------ Provided data
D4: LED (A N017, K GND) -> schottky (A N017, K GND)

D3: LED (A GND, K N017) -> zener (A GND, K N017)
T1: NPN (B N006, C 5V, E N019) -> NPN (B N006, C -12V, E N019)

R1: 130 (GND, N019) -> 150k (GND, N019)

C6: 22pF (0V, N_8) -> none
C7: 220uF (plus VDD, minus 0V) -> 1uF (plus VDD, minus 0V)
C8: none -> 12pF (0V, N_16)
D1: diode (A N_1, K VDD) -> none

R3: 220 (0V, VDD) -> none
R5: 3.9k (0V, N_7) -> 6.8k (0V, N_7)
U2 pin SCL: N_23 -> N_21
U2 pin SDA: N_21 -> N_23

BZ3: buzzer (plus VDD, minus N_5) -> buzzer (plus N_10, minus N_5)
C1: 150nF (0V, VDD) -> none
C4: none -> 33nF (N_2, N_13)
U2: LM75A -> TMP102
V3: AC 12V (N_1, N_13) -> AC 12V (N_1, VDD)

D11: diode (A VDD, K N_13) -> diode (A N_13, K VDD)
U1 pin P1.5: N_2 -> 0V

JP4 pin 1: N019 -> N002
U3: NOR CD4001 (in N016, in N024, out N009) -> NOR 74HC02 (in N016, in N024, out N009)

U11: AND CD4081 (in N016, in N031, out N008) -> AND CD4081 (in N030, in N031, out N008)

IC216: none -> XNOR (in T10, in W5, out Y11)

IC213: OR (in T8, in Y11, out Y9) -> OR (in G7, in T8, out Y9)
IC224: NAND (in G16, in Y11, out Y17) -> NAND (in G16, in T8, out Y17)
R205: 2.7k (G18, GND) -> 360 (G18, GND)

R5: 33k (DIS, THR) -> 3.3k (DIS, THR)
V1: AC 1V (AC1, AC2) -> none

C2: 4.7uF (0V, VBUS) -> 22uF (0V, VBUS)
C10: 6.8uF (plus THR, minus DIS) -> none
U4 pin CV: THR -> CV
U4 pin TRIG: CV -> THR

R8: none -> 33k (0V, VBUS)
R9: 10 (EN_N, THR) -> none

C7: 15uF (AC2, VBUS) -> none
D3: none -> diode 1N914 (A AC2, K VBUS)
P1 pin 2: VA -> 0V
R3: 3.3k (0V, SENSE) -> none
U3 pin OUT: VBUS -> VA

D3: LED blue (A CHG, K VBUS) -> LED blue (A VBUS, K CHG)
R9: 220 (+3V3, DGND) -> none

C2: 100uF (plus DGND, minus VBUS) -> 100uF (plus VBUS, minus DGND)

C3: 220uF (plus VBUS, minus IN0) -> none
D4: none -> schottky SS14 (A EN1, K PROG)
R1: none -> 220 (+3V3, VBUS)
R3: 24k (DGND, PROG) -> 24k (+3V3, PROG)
------------
To do:
All the data above should be set down a second time, exactly.

Finished task:
D4: LED (A N017, K GND) -> schottky (A N017, K GND)

D3: LED (A GND, K N017) -> zener (A GND, K N017)
T1: NPN (B N006, C 5V, E N019) -> NPN (B N006, C -12V, E N019)

R1: 130 (GND, N019) -> 150k (GND, N019)

C6: 22pF (0V, N_8) -> none
C7: 220uF (plus VDD, minus 0V) -> 1uF (plus VDD, minus 0V)
C8: none -> 12pF (0V, N_16)
D1: diode (A N_1, K VDD) -> none

R3: 220 (0V, VDD) -> none
R5: 3.9k (0V, N_7) -> 6.8k (0V, N_7)
U2 pin SCL: N_23 -> N_21
U2 pin SDA: N_21 -> N_23

BZ3: buzzer (plus VDD, minus N_5) -> buzzer (plus N_10, minus N_5)
C1: 150nF (0V, VDD) -> none
C4: none -> 33nF (N_2, N_13)
U2: LM75A -> TMP102
V3: AC 12V (N_1, N_13) -> AC 12V (N_1, VDD)

D11: diode (A VDD, K N_13) -> diode (A N_13, K VDD)
U1 pin P1.5: N_2 -> 0V

JP4 pin 1: N019 -> N002
U3: NOR CD4001 (in N016, in N024, out N009) -> NOR 74HC02 (in N016, in N024, out N009)

U11: AND CD4081 (in N016, in N031, out N008) -> AND CD4081 (in N030, in N031, out N008)

IC216: none -> XNOR (in T10, in W5, out Y11)

IC213: OR (in T8, in Y11, out Y9) -> OR (in G7, in T8, out Y9)
IC224: NAND (in G16, in Y11, out Y17) -> NAND (in G16, in T8, out Y17)
R205: 2.7k (G18, GND) -> 360 (G18, GND)

R5: 33k (DIS, THR) -> 3.3k (DIS, THR)
V1: AC 1V (AC1, AC2) -> none

C2: 4.7uF (0V, VBUS) -> 22uF (0V, VBUS)
C10: 6.8uF (plus THR, minus DIS) -> none
U4 pin CV: THR -> CV
U4 pin TRIG: CV -> THR

R8: none -> 33k (0V, VBUS)
R9: 10 (EN_N, THR) -> none

C7: 15uF (AC2, VBUS) -> none
D3: none -> diode 1N914 (A AC2, K VBUS)
P1 pin 2: VA -> 0V
R3: 3.3k (0V, SENSE) -> none
U3 pin OUT: VBUS -> VA

D3: LED blue (A CHG, K VBUS) -> LED blue (A VBUS, K CHG)
R9: 220 (+3V3, DGND) -> none

C2: 100uF (plus DGND, minus VBUS) -> 100uF (plus VBUS, minus DGND)

C3: 220uF (plus VBUS, minus IN0) -> none
D4: none -> schottky SS14 (A EN1, K PROG)
R1: none -> 220 (+3V3, VBUS)
R3: 24k (DGND, PROG) -> 24k (+3V3, PROG)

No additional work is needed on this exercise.